Saved entries
################
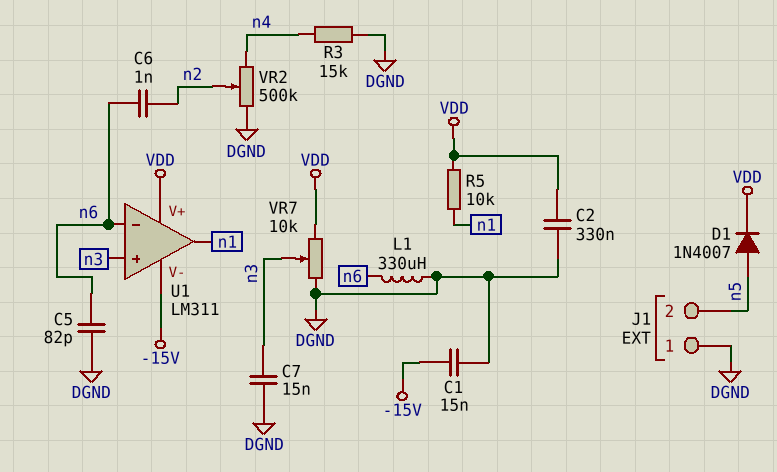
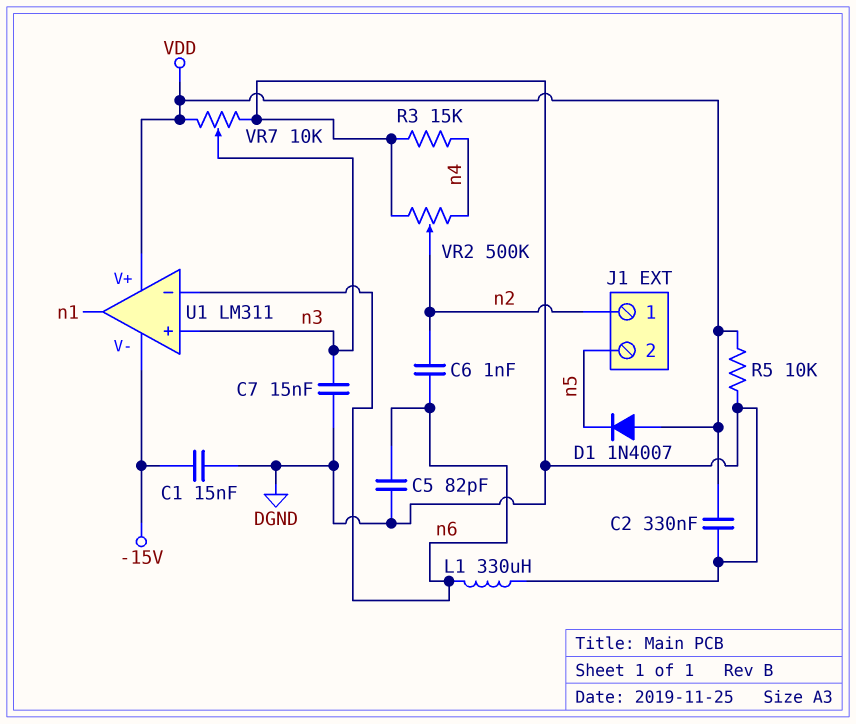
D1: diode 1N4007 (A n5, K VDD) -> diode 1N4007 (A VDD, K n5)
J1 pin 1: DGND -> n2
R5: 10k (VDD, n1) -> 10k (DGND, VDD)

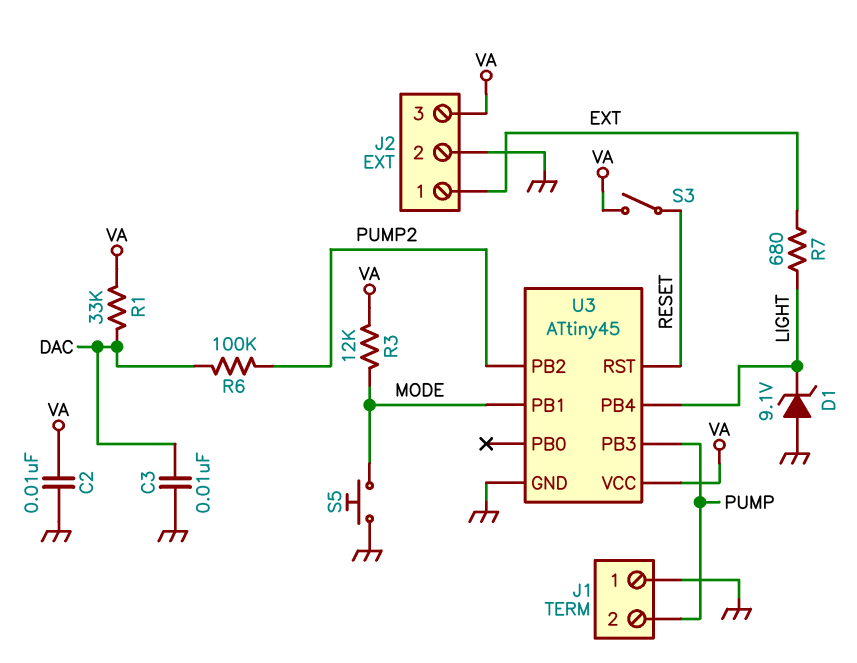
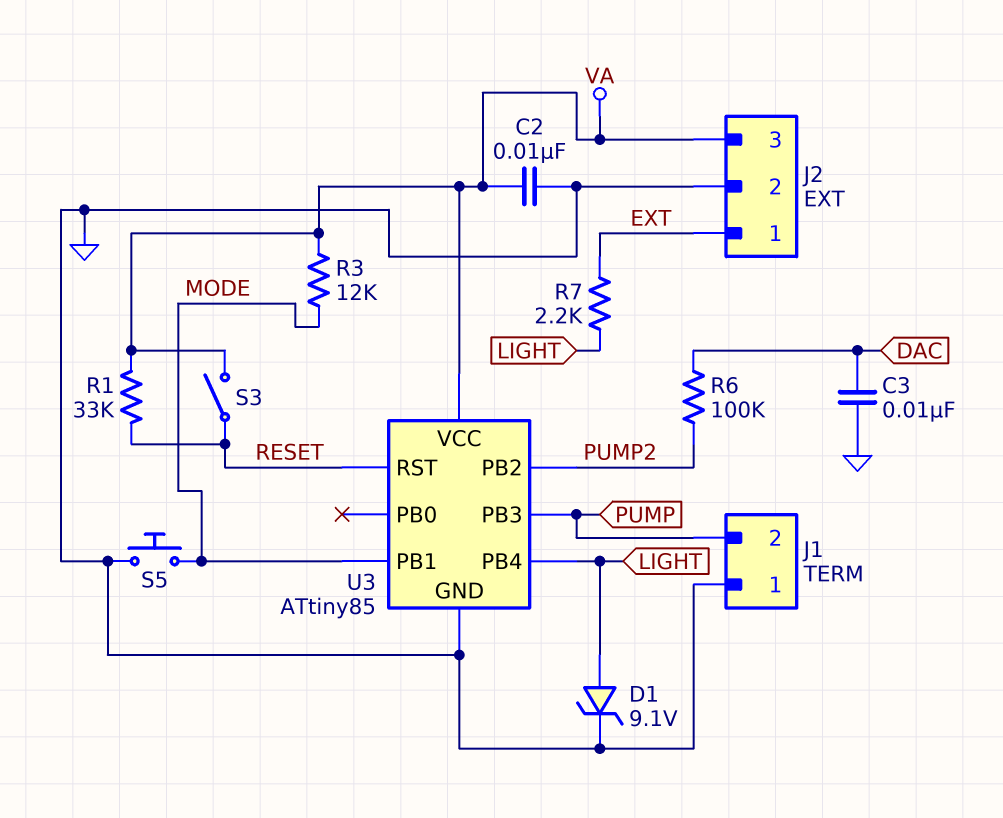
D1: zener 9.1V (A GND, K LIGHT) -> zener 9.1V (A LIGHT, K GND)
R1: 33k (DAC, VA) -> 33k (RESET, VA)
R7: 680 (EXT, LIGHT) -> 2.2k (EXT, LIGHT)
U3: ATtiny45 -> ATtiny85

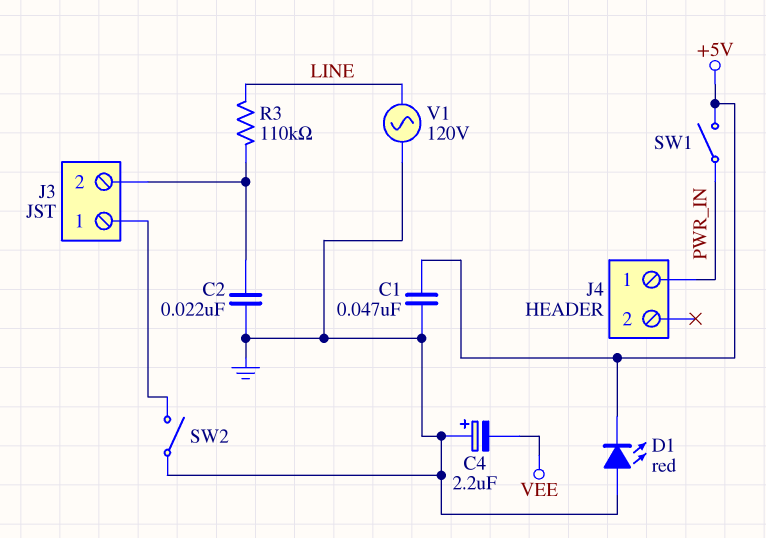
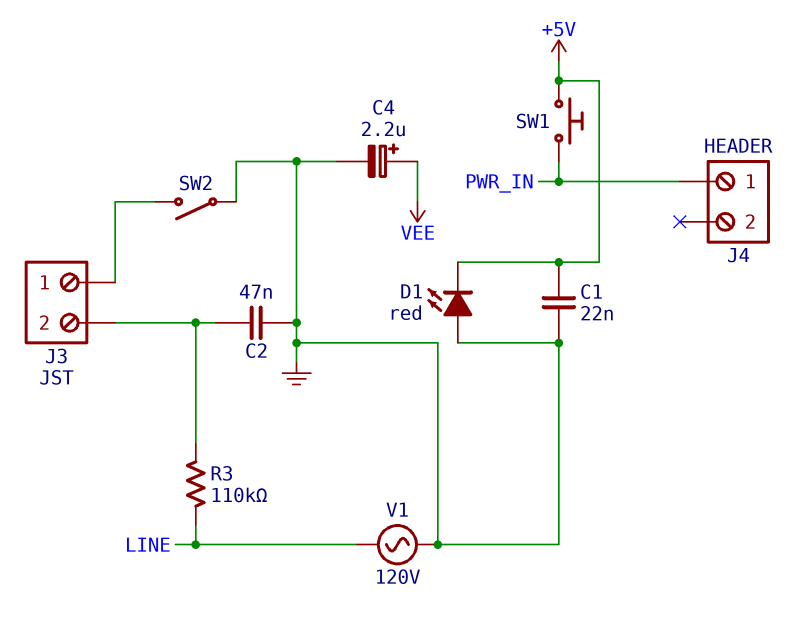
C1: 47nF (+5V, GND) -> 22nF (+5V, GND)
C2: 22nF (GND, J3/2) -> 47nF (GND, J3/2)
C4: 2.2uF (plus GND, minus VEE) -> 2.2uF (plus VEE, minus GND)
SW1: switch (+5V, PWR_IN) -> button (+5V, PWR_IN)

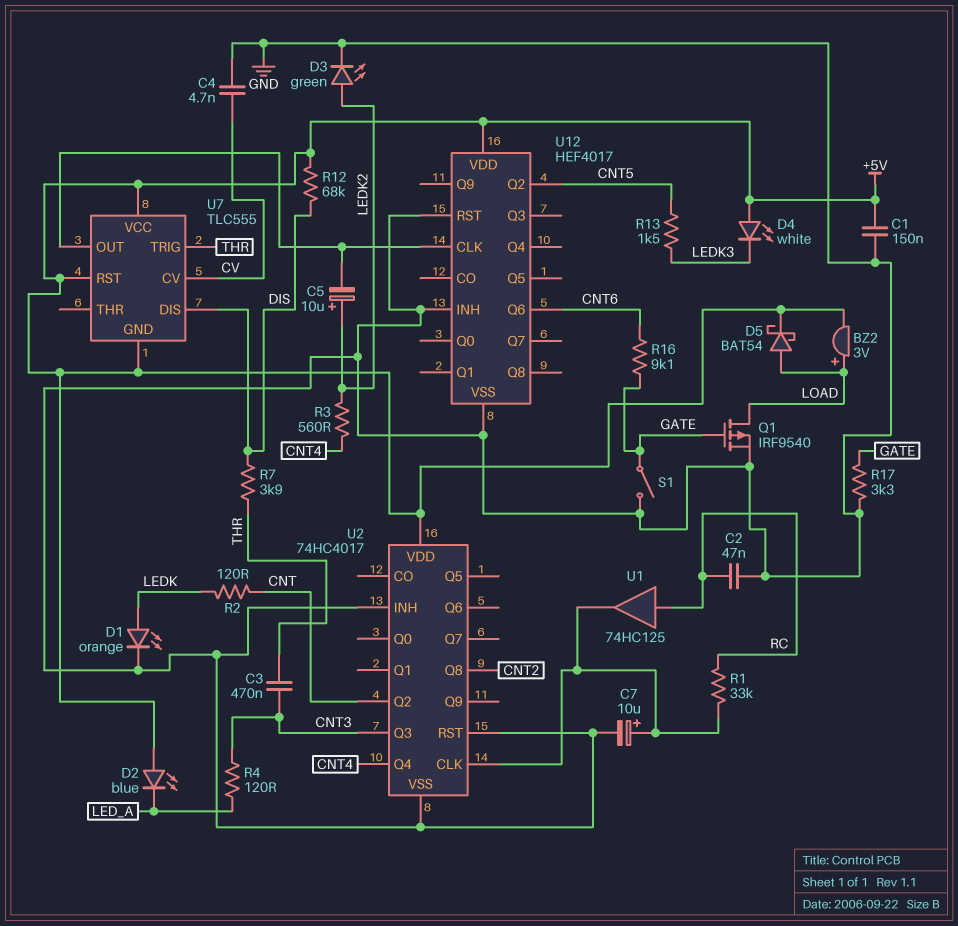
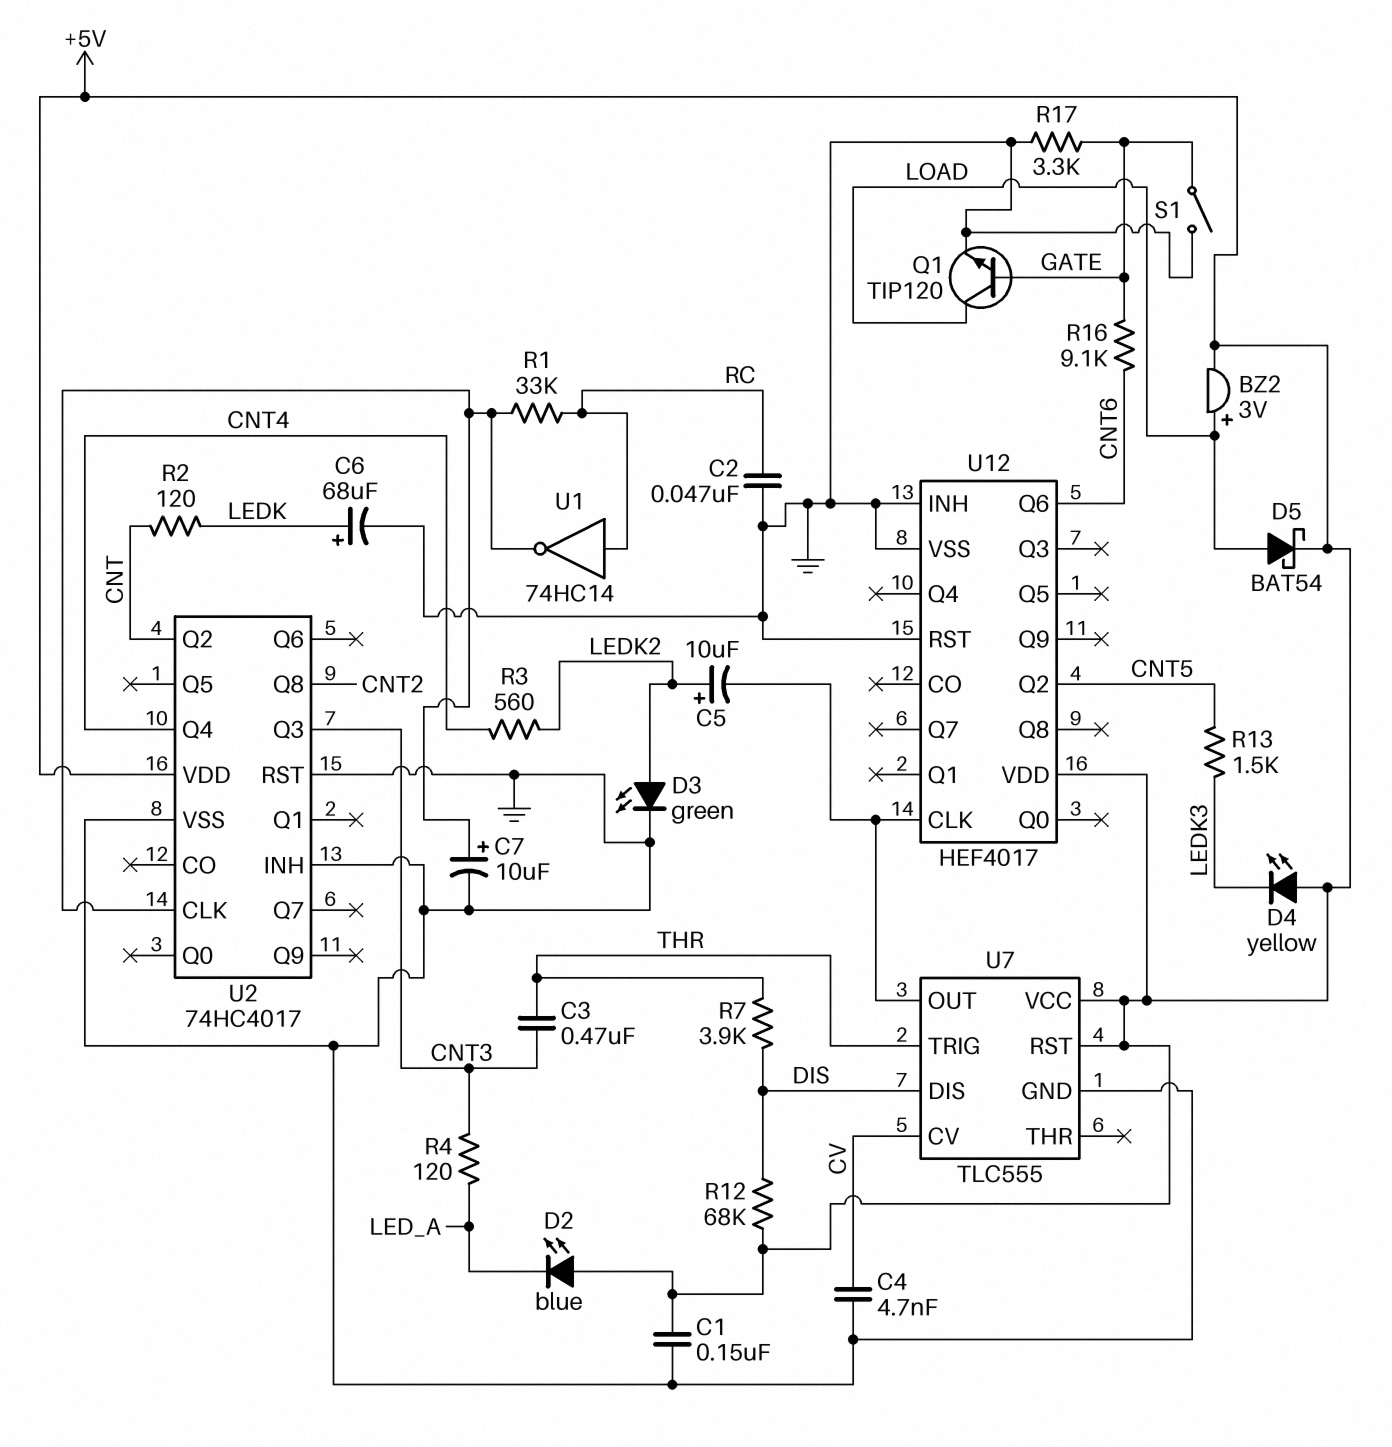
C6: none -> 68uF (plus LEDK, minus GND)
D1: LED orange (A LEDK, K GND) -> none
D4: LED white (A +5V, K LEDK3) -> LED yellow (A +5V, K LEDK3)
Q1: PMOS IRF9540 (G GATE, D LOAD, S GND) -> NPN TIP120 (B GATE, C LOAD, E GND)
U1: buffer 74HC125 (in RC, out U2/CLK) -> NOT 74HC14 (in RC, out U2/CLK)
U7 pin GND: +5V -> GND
################
### Your objective
Wherever a line holds the word "none", copy that line out of the entries above.

### Solution to the problem
C6: none -> 68uF (plus LEDK, minus GND)
D1: LED orange (A LEDK, K GND) -> none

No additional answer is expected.